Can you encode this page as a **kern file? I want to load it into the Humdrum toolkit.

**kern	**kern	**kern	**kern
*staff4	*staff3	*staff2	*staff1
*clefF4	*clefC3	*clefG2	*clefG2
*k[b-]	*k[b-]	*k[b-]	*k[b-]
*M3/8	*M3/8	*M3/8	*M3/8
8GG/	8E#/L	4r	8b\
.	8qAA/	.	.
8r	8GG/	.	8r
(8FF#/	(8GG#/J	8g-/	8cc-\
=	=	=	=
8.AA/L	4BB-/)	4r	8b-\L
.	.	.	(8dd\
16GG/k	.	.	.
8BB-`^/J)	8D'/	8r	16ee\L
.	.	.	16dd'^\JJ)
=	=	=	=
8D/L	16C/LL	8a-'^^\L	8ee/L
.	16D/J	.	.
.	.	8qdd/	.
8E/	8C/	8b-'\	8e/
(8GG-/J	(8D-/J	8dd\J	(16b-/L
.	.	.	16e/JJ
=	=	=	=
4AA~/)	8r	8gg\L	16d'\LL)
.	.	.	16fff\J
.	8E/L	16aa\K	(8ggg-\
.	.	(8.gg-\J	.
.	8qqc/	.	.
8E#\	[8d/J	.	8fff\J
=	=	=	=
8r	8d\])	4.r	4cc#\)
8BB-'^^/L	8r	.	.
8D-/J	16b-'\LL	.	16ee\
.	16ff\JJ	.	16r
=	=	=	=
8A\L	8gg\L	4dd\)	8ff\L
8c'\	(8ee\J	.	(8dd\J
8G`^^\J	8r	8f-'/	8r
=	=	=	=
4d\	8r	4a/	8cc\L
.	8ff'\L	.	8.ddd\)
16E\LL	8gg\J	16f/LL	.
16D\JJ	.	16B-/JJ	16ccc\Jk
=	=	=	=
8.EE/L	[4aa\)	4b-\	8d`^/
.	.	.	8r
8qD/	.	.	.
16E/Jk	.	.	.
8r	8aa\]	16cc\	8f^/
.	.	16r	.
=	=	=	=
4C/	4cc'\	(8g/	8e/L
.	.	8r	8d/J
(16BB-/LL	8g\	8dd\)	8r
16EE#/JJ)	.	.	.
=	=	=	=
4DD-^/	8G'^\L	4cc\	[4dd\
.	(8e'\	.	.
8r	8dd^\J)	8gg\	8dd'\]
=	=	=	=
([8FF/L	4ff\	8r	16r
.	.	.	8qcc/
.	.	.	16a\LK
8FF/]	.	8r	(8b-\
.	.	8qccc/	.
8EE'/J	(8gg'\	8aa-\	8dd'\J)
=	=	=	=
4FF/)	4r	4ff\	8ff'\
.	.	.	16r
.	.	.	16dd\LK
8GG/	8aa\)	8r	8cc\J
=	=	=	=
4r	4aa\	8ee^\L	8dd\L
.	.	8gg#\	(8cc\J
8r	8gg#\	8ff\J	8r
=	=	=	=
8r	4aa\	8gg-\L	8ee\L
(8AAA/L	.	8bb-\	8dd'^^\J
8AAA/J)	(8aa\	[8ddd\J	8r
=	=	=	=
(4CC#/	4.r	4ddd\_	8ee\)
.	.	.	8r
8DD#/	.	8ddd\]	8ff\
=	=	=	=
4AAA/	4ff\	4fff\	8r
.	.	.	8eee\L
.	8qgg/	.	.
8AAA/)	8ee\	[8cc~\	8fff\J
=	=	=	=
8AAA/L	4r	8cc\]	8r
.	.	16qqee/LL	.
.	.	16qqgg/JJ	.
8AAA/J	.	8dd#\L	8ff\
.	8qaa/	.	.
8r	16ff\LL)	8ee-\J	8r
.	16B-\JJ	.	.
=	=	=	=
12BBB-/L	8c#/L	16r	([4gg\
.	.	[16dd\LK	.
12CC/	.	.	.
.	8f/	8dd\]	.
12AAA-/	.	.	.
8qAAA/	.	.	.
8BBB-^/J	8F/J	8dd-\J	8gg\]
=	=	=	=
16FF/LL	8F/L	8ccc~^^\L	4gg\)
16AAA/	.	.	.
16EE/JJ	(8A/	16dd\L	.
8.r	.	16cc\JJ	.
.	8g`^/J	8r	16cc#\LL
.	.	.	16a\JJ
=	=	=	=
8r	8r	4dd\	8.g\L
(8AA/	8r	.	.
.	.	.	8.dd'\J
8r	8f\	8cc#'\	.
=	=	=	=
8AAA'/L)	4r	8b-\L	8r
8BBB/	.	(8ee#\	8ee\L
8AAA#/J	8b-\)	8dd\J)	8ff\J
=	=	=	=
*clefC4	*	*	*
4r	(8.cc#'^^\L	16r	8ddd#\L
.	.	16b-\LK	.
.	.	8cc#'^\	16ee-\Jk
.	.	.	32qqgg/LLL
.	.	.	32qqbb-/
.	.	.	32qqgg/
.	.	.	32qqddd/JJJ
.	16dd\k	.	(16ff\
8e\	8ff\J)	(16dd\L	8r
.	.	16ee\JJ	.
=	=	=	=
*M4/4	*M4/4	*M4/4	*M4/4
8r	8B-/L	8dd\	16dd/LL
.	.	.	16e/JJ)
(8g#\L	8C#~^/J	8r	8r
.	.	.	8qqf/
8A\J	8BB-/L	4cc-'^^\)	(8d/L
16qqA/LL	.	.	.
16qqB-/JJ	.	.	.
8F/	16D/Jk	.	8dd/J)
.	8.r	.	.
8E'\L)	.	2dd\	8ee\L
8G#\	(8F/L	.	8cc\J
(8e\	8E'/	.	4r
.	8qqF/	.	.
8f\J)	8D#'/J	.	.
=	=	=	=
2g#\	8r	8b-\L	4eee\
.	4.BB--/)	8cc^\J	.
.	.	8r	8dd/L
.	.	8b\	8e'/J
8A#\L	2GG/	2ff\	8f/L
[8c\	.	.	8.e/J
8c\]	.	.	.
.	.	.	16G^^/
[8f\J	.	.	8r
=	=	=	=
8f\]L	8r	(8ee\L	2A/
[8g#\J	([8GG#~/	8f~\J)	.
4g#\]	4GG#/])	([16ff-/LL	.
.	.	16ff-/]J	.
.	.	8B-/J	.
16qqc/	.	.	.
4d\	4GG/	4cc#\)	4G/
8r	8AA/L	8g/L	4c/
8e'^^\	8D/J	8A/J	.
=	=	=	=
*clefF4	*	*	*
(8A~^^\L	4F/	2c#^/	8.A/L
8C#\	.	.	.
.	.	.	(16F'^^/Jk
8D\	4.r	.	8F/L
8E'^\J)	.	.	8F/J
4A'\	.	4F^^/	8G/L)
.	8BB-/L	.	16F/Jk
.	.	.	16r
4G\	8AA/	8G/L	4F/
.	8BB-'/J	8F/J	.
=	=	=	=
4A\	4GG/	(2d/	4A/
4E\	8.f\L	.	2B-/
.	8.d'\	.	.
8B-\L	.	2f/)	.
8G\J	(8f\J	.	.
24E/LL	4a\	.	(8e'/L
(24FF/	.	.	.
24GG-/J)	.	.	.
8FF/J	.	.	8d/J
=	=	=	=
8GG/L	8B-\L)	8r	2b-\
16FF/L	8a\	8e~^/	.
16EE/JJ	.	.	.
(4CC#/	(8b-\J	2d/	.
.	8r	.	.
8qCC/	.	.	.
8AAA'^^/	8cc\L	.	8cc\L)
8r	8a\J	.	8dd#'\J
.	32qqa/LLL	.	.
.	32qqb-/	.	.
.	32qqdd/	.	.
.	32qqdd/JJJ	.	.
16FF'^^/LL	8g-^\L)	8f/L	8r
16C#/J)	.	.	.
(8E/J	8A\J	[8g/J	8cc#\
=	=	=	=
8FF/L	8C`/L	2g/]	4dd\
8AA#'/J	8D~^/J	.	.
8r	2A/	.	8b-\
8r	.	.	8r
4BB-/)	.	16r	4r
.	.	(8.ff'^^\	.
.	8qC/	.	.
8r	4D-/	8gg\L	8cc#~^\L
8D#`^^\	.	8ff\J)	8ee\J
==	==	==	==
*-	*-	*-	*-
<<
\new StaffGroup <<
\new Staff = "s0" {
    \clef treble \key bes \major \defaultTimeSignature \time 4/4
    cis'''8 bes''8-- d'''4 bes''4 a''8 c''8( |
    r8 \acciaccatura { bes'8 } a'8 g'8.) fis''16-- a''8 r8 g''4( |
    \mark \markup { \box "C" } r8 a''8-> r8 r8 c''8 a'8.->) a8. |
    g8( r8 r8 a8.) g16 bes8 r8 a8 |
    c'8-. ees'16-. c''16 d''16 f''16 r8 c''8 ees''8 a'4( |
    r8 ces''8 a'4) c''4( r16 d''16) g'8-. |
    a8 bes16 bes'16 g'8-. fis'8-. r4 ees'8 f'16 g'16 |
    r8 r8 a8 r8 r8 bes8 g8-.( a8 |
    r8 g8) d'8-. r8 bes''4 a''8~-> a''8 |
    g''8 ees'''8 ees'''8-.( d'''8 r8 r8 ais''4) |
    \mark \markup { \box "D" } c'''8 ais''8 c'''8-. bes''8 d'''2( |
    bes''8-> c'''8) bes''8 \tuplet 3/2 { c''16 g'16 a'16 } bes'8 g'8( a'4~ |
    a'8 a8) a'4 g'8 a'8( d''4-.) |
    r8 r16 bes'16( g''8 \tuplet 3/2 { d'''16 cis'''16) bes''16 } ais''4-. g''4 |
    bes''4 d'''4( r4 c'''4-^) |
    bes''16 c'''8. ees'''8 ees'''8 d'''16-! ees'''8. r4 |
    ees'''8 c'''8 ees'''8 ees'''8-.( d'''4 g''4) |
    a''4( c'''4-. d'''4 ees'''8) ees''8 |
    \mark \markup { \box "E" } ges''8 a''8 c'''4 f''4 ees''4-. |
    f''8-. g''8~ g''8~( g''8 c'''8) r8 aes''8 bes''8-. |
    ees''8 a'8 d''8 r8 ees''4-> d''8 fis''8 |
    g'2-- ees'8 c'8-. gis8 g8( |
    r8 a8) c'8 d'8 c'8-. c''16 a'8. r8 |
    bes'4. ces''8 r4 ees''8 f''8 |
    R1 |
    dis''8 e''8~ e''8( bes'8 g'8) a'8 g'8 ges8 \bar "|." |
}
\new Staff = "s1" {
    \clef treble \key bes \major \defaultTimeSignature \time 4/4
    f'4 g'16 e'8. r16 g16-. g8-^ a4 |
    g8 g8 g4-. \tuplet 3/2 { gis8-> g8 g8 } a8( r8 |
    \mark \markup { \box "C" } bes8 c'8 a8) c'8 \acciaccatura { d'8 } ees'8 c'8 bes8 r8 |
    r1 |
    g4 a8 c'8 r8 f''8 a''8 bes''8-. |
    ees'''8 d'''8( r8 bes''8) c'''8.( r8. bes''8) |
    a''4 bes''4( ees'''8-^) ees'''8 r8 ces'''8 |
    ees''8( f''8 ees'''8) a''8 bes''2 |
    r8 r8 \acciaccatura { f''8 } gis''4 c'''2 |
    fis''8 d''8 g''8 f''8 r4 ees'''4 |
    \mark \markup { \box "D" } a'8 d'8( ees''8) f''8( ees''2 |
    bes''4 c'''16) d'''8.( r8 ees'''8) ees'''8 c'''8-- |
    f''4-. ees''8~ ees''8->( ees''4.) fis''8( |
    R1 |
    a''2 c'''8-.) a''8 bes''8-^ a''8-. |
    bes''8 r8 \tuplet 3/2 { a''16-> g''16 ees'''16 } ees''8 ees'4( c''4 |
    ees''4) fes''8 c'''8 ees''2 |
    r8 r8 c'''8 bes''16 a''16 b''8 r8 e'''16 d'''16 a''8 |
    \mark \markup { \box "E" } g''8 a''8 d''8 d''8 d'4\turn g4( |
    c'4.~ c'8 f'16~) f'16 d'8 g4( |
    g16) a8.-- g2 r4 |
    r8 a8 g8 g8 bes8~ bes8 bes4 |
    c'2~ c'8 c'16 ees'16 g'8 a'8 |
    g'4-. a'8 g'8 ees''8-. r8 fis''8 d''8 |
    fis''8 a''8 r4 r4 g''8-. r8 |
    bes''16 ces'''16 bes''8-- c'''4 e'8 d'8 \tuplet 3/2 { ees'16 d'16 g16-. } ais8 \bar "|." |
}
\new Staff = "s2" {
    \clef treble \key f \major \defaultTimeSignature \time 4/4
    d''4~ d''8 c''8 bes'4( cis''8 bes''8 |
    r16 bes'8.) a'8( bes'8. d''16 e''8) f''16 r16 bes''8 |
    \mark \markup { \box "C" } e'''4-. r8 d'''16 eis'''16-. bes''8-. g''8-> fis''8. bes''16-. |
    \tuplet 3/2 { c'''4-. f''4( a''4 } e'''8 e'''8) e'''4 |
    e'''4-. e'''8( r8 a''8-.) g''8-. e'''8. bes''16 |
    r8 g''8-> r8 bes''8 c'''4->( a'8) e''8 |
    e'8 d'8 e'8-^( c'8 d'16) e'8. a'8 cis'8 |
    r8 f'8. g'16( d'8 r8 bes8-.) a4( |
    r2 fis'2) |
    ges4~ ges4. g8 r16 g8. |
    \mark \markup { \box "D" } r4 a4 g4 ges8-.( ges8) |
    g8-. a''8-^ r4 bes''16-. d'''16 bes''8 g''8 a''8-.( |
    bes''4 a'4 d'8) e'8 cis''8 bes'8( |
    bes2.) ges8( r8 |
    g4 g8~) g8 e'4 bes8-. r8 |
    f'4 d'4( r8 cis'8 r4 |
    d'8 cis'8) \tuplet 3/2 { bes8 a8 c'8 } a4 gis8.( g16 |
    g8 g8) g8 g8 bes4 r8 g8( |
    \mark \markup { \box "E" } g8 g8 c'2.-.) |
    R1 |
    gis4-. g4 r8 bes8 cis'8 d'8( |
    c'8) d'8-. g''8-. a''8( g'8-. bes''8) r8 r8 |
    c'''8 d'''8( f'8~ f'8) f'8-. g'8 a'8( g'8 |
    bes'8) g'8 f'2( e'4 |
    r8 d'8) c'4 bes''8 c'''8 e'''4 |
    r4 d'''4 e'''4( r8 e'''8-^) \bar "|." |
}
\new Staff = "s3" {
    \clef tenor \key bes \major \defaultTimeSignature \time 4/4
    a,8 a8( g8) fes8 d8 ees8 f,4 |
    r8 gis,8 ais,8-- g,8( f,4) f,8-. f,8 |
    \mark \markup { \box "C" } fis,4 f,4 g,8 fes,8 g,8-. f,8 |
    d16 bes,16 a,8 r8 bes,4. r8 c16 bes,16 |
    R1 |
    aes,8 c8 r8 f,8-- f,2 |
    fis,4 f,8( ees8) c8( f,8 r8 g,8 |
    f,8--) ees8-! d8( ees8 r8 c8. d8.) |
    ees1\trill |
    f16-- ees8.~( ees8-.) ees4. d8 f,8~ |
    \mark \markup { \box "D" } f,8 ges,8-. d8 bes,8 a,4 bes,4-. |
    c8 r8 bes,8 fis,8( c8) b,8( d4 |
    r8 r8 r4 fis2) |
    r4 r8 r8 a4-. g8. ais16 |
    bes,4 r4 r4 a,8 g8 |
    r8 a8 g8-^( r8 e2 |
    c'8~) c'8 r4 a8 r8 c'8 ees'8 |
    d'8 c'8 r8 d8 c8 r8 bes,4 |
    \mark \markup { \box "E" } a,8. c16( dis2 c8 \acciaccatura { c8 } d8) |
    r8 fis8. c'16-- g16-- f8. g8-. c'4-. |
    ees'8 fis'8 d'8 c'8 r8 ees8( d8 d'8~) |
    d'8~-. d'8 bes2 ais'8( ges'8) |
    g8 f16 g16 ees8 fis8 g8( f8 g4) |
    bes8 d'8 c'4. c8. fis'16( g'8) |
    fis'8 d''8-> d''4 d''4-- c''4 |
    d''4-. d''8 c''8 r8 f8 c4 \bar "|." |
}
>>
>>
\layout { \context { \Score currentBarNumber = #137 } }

What the task requires:
List every line of the records that contains the string "acciaccatura", copying each line in full.

Written solution:
    r8 \acciaccatura { bes'8 } a'8 g'8.) fis''16-- a''8 r8 g''4( |
    \mark \markup { \box "C" } bes8 c'8 a8) c'8 \acciaccatura { d'8 } ees'8 c'8 bes8 r8 |
    r8 r8 \acciaccatura { f''8 } gis''4 c'''2 |
    \mark \markup { \box "E" } a,8. c16( dis2 c8 \acciaccatura { c8 } d8) |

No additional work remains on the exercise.